▶ _EXERCISE BRIEF_:
Only the number is wanted: how many lines in the data contain "white"?

▶ _SOURCE MATERIAL_:
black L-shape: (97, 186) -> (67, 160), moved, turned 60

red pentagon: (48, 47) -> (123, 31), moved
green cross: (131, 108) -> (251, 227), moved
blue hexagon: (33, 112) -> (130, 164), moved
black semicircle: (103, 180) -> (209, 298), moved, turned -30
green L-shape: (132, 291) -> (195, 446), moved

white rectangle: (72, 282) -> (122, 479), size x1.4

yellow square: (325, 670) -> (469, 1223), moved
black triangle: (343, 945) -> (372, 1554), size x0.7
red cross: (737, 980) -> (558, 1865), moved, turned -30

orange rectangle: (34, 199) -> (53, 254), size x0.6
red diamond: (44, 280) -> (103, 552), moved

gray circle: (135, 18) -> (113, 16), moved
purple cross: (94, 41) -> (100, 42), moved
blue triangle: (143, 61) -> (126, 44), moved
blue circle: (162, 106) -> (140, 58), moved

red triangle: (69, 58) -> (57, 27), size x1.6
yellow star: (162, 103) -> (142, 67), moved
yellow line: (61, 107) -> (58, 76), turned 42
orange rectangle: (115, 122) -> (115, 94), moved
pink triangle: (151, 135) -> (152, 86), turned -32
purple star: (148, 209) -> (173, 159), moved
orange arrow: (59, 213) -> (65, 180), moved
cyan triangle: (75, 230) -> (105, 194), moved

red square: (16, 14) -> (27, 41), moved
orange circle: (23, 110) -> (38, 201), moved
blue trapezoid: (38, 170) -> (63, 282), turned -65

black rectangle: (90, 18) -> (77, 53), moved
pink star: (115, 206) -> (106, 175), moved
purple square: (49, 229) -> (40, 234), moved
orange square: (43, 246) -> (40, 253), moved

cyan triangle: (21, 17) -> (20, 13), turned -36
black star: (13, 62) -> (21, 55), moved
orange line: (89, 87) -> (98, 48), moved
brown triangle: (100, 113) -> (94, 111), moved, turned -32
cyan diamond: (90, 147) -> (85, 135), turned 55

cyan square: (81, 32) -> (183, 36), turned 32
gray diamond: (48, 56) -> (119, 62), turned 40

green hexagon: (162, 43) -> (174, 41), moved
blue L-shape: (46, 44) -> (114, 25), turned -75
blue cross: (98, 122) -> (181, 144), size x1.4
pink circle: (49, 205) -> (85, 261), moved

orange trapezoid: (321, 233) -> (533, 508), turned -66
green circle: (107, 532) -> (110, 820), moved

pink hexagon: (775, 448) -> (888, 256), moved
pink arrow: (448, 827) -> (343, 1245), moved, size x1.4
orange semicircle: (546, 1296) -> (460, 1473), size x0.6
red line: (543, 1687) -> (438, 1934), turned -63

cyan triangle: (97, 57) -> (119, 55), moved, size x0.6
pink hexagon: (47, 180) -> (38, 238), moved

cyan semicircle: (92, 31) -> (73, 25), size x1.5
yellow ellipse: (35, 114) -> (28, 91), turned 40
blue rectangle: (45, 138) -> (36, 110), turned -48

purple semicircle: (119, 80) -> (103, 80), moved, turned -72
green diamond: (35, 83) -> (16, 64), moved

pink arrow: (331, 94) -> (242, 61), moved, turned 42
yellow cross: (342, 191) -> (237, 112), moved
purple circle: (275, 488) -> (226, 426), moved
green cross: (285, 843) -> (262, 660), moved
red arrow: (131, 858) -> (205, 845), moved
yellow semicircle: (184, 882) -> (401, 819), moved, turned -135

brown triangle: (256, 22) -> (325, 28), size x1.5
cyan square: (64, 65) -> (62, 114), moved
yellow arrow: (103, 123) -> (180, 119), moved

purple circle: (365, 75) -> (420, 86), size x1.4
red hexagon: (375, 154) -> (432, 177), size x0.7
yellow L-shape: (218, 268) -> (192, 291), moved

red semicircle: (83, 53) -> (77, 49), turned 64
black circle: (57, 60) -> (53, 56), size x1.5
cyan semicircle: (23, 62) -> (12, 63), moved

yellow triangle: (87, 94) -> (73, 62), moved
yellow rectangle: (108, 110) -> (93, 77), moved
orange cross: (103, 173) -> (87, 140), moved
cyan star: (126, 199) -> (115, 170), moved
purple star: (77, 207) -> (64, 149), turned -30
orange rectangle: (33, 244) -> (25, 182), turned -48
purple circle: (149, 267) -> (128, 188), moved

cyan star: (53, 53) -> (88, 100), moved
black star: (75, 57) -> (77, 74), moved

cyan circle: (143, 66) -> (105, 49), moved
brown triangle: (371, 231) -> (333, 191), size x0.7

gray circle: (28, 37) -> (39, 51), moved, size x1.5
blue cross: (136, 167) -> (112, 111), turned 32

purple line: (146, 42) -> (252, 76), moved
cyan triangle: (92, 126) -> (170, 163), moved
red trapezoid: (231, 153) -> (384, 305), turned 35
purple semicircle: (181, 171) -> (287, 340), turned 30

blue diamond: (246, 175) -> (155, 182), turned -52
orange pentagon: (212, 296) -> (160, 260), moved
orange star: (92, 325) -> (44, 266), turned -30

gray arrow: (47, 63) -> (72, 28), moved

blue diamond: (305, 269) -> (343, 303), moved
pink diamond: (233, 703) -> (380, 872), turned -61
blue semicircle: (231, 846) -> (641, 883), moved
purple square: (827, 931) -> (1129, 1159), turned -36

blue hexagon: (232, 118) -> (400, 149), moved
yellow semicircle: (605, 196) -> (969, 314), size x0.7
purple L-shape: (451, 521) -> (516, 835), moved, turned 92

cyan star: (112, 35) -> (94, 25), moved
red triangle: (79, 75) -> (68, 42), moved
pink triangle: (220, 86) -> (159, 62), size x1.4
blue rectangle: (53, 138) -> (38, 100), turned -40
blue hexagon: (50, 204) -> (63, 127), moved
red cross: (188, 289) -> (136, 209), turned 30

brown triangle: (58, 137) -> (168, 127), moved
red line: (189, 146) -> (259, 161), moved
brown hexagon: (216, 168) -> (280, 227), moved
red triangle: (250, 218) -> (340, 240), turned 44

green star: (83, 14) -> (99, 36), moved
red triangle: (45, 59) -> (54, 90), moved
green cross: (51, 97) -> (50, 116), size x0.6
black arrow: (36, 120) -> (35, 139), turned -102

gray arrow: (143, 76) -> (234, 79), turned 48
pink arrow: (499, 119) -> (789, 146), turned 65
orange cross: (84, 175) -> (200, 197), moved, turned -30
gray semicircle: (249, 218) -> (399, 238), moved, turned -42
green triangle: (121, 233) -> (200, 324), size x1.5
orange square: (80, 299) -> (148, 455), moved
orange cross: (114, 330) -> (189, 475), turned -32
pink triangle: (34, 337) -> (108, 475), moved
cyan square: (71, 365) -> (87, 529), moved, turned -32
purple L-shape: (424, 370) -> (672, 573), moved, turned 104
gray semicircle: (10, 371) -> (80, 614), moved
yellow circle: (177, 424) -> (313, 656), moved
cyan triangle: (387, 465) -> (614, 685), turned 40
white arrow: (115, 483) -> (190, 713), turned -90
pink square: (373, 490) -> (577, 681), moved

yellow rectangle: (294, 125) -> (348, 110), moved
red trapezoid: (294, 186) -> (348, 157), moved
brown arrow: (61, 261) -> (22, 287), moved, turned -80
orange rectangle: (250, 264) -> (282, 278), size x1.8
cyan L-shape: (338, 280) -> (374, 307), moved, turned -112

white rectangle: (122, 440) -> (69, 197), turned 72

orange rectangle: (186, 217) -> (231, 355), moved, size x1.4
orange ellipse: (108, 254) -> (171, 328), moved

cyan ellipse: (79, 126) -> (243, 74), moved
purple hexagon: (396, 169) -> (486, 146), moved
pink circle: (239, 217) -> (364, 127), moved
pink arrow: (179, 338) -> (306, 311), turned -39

▶ _TASK RESULT_:
3